_PROVIDED INFORMATION_:
•••

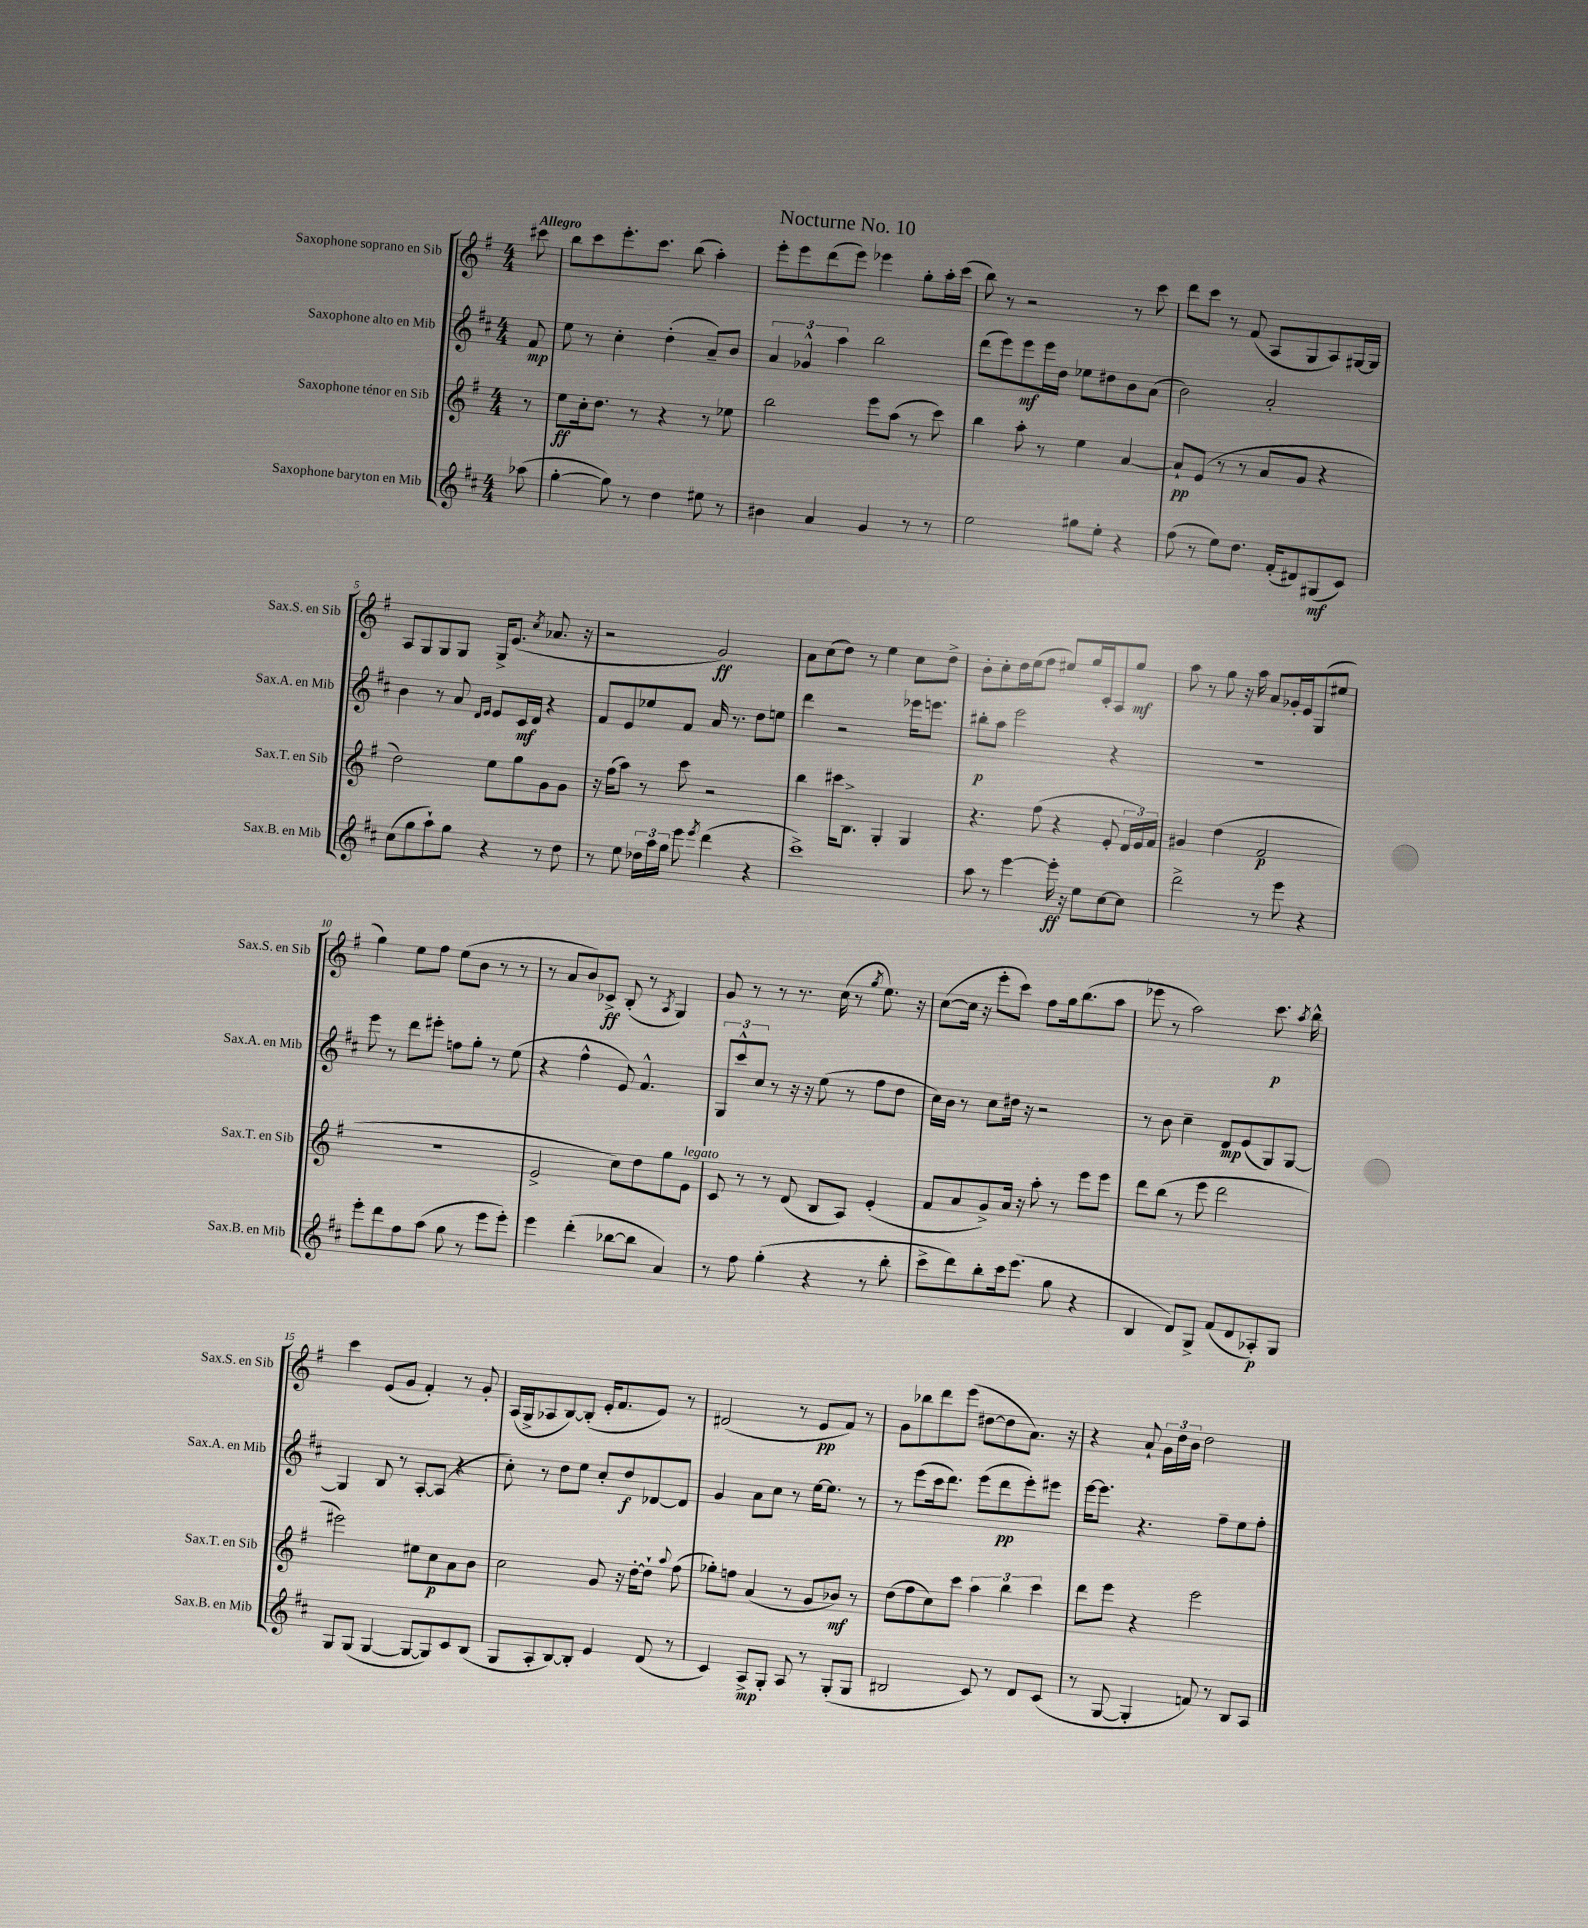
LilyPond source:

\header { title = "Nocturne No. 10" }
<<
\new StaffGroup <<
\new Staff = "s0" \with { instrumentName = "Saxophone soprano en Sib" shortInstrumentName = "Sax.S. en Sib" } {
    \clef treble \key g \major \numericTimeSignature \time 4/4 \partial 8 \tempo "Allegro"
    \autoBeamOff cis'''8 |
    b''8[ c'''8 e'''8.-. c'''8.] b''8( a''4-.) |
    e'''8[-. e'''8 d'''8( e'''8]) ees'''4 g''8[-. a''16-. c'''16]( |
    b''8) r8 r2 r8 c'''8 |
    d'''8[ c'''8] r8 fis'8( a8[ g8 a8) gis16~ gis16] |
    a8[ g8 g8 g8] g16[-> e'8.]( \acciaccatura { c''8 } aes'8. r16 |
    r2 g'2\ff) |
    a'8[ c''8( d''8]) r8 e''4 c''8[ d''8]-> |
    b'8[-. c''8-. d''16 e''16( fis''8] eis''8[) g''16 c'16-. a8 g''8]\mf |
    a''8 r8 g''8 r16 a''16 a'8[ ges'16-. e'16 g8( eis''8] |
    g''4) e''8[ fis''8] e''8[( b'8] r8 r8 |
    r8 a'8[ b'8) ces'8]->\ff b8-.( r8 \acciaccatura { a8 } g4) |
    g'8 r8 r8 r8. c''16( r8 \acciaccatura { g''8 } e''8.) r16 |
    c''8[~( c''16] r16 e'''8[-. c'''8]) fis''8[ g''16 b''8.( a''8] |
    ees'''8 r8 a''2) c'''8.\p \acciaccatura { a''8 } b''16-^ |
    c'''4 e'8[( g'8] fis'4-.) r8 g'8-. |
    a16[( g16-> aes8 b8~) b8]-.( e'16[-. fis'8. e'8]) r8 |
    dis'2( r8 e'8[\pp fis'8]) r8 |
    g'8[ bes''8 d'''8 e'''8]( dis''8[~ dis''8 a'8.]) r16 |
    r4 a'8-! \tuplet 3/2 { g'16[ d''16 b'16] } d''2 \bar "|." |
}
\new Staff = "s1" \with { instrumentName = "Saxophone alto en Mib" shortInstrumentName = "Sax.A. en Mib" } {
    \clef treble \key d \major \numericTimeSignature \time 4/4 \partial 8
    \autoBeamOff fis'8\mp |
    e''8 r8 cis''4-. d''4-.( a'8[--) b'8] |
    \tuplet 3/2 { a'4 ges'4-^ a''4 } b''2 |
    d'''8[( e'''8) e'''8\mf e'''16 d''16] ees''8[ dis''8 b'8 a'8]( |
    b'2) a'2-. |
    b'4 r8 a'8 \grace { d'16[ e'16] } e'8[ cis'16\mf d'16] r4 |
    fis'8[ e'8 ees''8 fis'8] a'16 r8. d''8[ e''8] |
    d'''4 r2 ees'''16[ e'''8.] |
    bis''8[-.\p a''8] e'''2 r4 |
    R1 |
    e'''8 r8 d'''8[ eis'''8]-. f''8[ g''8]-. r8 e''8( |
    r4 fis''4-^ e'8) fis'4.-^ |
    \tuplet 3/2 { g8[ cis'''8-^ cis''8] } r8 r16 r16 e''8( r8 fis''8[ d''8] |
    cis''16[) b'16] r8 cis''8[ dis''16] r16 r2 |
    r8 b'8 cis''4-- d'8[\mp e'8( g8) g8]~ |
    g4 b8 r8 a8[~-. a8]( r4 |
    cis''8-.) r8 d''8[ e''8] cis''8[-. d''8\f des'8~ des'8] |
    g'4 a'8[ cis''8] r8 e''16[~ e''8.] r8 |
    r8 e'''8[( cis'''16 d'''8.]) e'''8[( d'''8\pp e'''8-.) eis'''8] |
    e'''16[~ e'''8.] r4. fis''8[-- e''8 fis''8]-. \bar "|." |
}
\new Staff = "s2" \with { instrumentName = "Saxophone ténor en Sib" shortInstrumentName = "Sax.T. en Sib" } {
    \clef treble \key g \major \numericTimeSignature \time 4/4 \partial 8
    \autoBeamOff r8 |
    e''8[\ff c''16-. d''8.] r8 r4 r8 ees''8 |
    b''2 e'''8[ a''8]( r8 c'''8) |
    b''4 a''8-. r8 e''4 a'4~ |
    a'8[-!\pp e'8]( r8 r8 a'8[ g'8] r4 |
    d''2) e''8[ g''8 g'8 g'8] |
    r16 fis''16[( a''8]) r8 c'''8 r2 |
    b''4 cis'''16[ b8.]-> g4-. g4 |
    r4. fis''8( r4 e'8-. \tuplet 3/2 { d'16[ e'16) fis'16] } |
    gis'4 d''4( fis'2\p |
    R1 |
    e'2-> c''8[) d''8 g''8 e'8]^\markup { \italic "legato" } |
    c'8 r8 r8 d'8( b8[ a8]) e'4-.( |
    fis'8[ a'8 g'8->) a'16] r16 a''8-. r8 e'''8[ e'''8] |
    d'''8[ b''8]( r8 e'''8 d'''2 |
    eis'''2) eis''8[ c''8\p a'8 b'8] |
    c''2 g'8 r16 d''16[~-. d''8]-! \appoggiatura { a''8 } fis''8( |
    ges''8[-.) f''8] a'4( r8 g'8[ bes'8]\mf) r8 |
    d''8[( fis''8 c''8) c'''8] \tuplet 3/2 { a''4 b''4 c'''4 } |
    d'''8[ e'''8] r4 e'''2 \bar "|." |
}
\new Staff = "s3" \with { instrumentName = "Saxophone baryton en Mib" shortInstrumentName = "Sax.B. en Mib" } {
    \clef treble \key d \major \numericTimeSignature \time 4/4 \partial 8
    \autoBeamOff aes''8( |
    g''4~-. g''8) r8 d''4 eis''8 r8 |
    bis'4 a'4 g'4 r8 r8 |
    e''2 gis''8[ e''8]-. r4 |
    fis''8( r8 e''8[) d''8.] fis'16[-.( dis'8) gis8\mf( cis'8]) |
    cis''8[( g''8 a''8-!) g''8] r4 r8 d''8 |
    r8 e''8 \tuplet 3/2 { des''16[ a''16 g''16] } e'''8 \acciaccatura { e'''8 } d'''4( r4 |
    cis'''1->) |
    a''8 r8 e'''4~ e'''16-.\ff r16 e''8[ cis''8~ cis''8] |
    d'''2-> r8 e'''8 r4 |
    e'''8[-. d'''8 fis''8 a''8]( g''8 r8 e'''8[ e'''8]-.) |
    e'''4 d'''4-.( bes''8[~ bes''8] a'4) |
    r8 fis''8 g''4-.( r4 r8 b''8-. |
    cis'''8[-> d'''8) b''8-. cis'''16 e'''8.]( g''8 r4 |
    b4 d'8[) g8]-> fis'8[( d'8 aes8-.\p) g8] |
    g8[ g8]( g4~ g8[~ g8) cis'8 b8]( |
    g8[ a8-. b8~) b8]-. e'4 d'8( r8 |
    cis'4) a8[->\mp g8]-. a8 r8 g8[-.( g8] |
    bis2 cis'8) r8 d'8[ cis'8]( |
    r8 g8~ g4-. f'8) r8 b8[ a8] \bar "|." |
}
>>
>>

•••

_THE REQUEST_: Pull out every line in the records above that contains the string "numericTimeSignature", and copy each one in full. The match is case-sensitive.

_FINISHED ANSWER_:
    \clef treble \key g \major \numericTimeSignature \time 4/4 \partial 8 \tempo "Allegro"
    \clef treble \key d \major \numericTimeSignature \time 4/4 \partial 8
    \clef treble \key g \major \numericTimeSignature \time 4/4 \partial 8
    \clef treble \key d \major \numericTimeSignature \time 4/4 \partial 8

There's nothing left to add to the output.